# Data excerpts

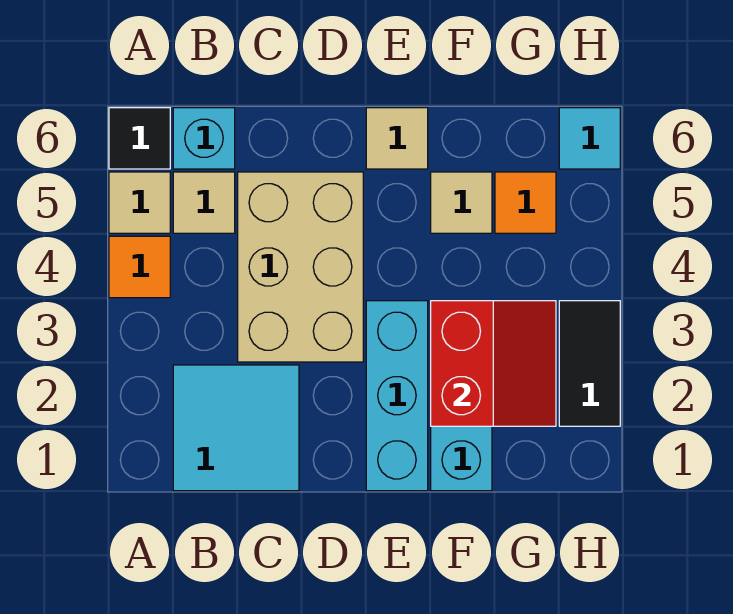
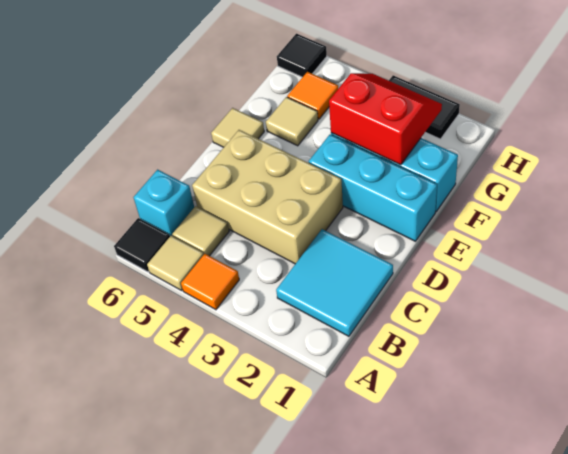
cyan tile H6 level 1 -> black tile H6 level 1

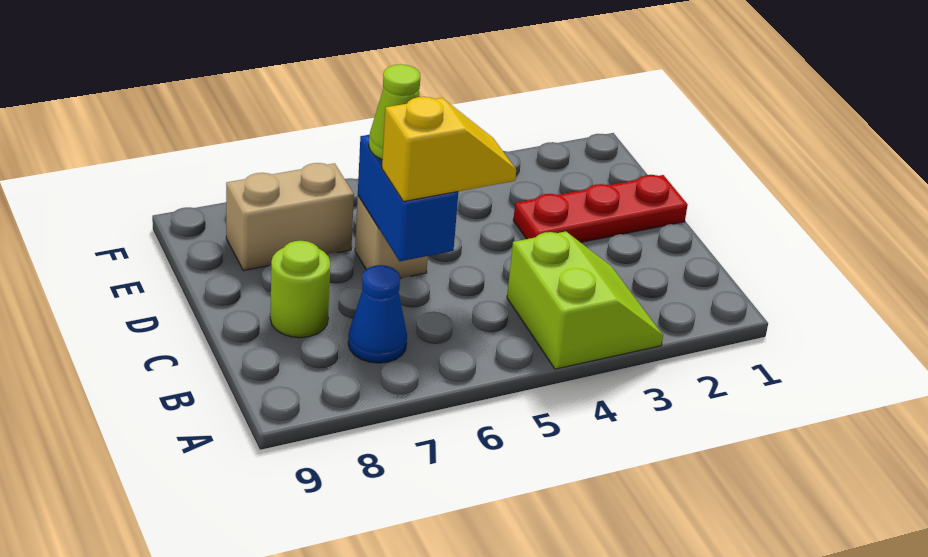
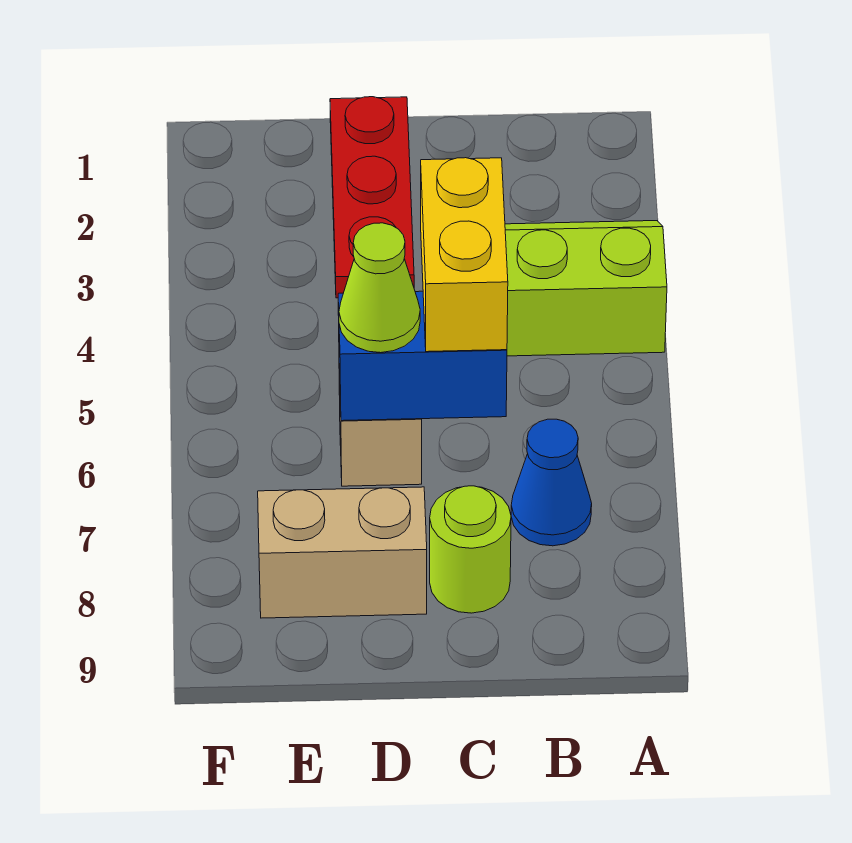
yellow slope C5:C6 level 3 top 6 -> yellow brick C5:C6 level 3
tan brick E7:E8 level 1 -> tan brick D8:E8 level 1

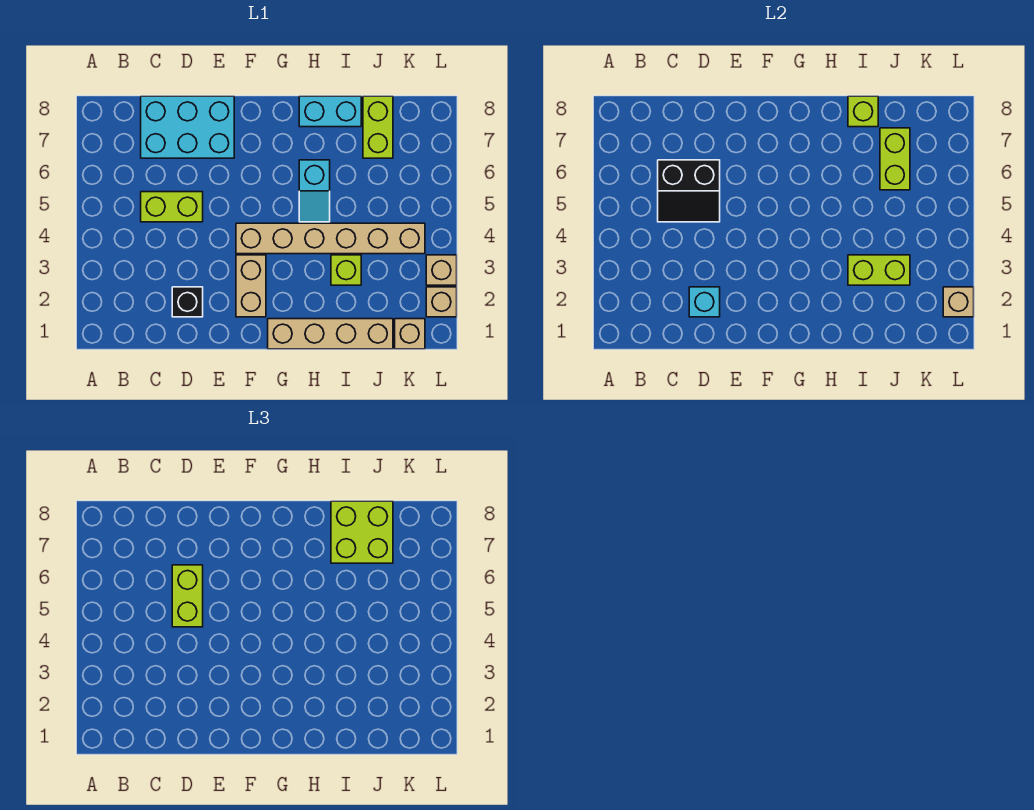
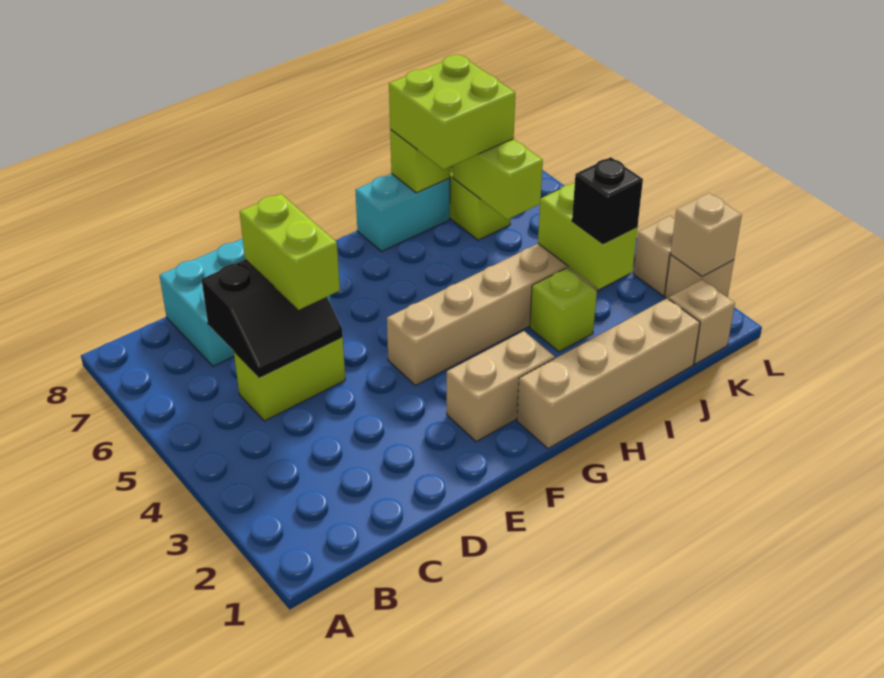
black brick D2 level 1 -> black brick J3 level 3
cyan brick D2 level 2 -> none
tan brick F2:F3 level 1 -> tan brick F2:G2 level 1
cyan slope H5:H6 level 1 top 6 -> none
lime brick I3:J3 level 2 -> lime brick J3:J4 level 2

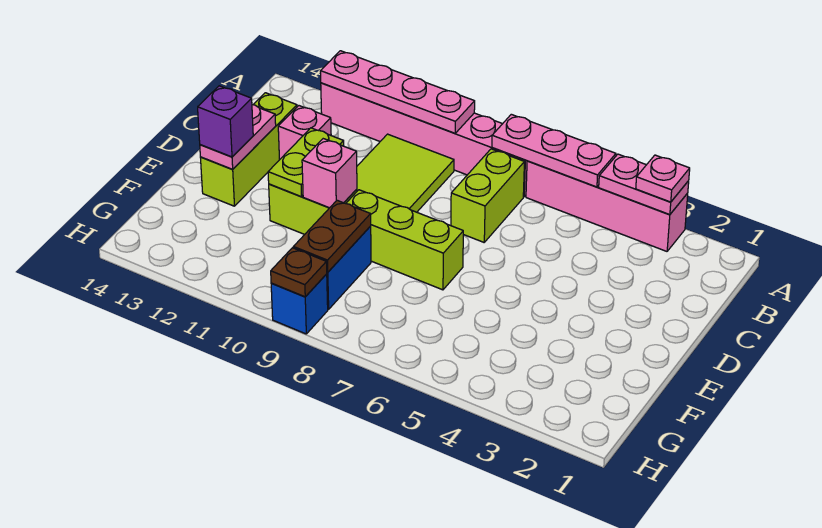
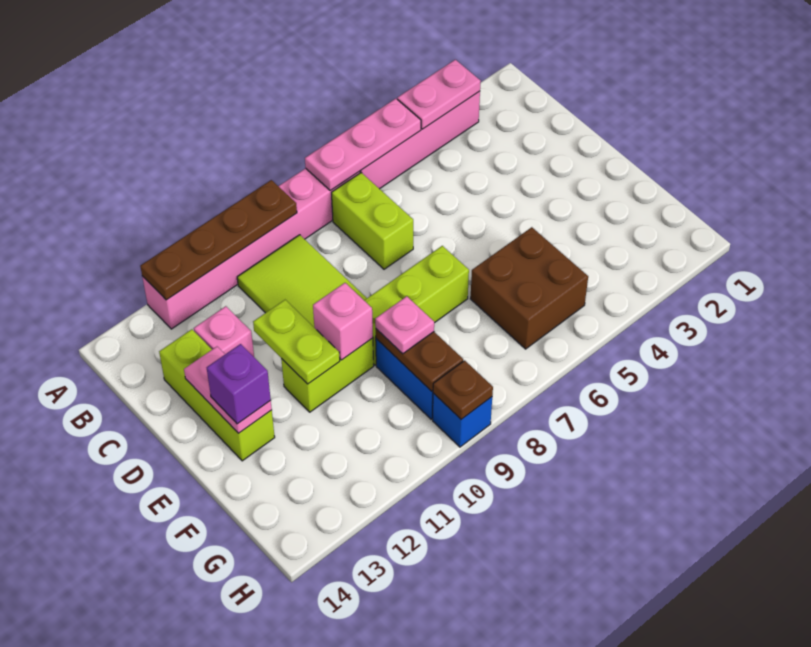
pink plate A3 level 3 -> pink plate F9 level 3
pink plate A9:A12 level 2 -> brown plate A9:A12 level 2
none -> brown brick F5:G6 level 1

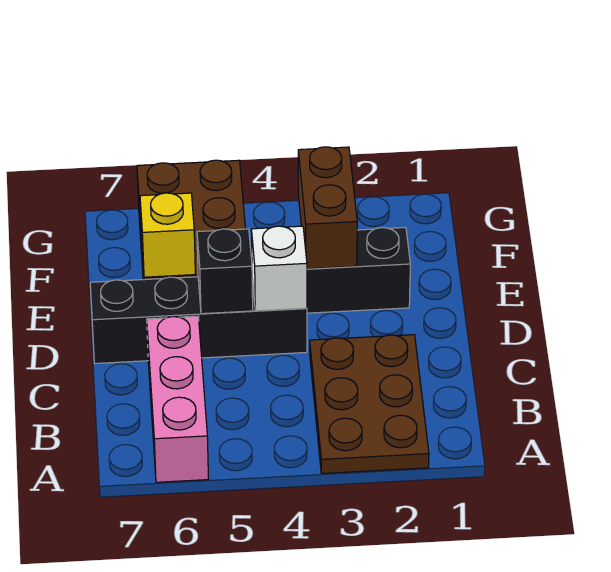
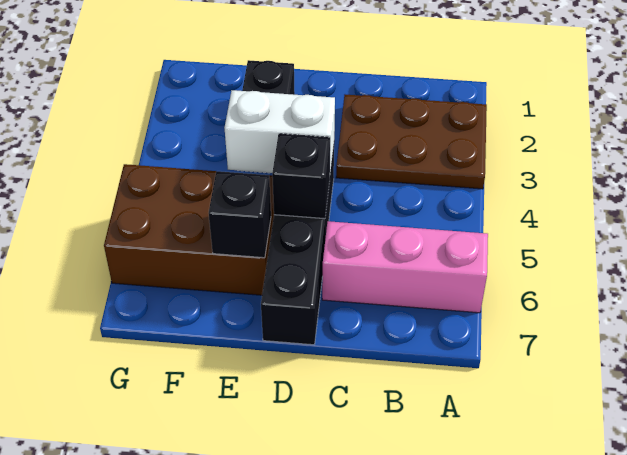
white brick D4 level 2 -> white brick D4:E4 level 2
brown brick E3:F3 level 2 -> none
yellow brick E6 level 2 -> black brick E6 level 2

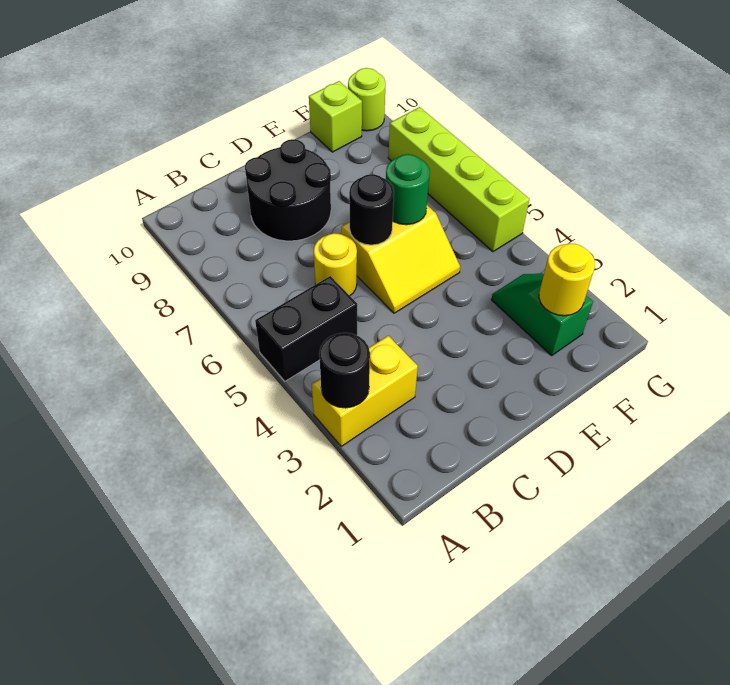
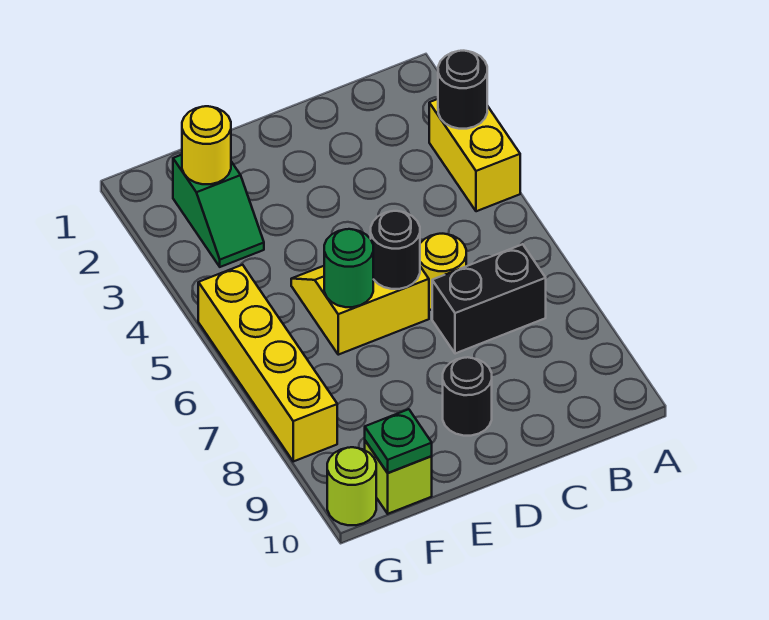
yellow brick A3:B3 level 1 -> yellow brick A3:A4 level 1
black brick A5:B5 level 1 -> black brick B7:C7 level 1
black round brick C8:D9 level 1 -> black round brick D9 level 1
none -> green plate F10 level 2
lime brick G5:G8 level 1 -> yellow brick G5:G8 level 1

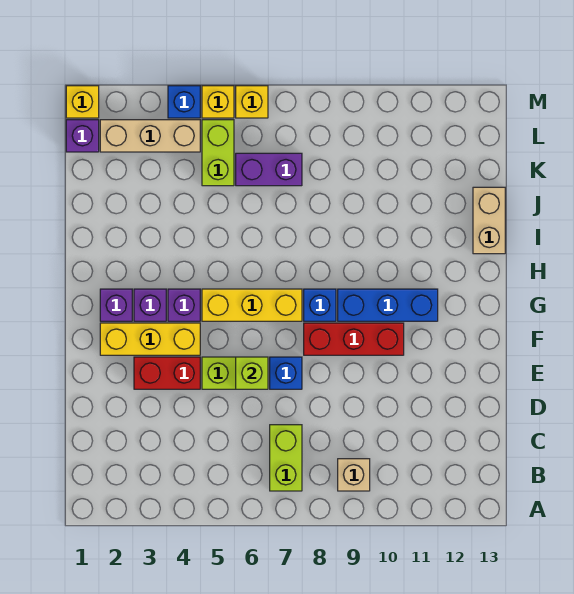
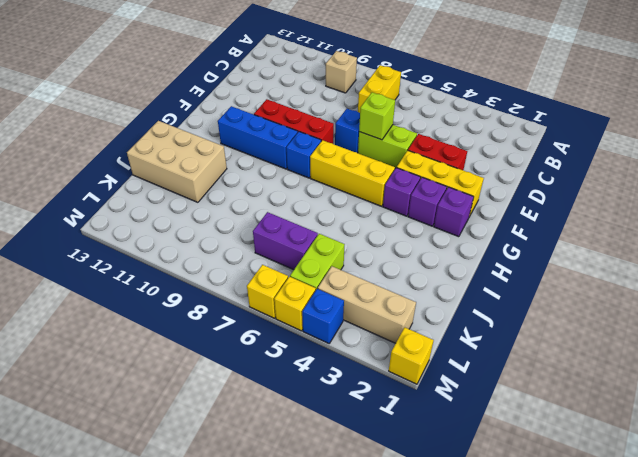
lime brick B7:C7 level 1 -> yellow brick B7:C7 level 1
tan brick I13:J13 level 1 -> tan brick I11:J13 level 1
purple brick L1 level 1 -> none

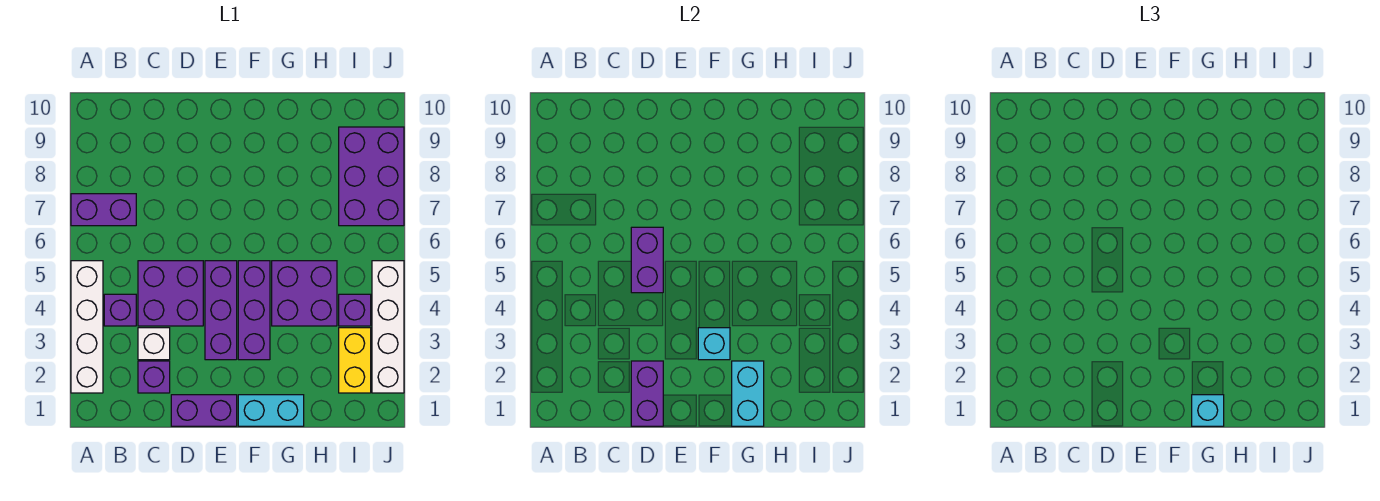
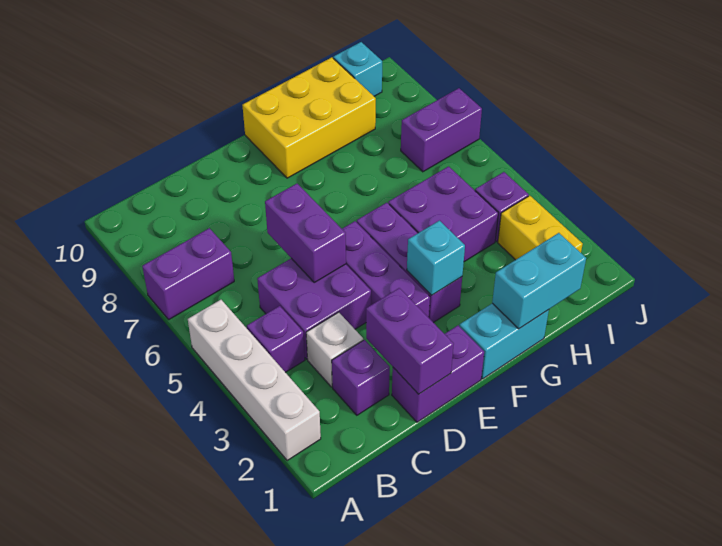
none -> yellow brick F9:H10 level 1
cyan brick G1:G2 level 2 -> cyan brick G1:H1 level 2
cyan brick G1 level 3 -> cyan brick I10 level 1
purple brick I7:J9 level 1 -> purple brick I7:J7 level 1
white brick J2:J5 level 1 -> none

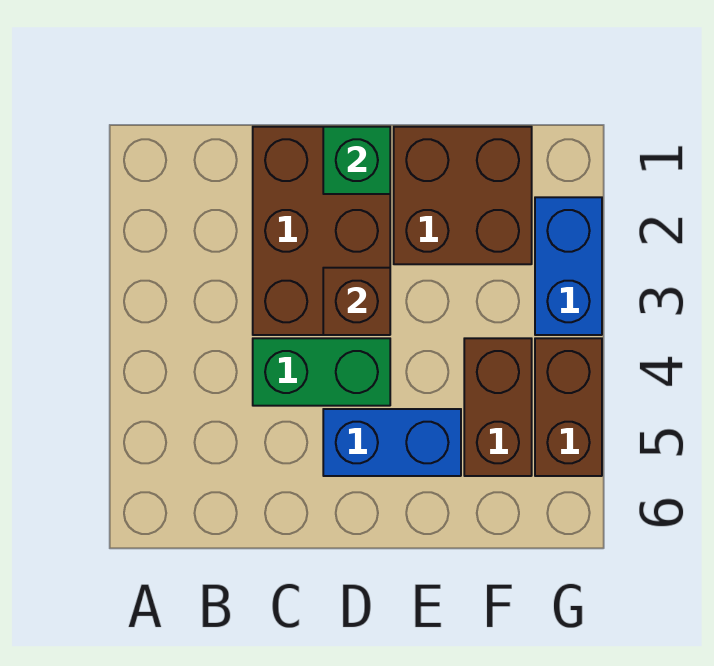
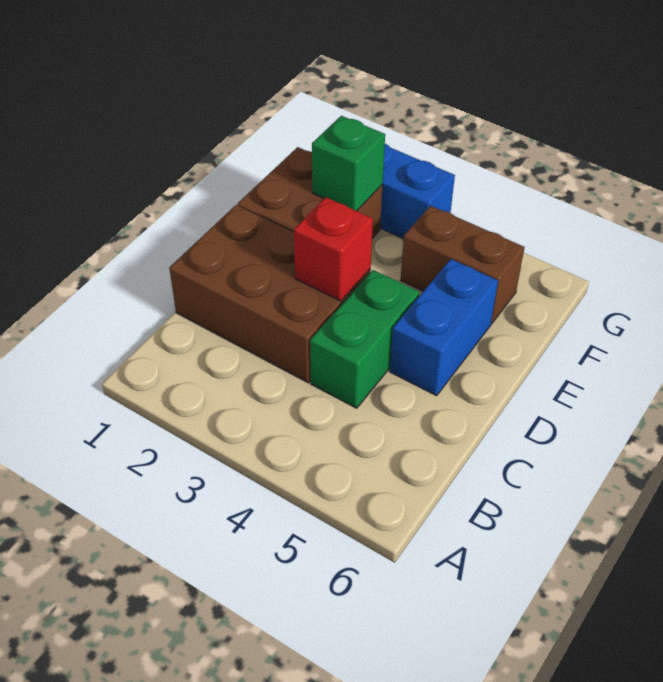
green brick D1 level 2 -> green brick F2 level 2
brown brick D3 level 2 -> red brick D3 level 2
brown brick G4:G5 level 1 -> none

# What you have to do
Look over the entries for "slope", then copy every line that includes that string.

# Answer space
yellow slope C5:C6 level 3 top 6 -> yellow brick C5:C6 level 3
cyan slope H5:H6 level 1 top 6 -> none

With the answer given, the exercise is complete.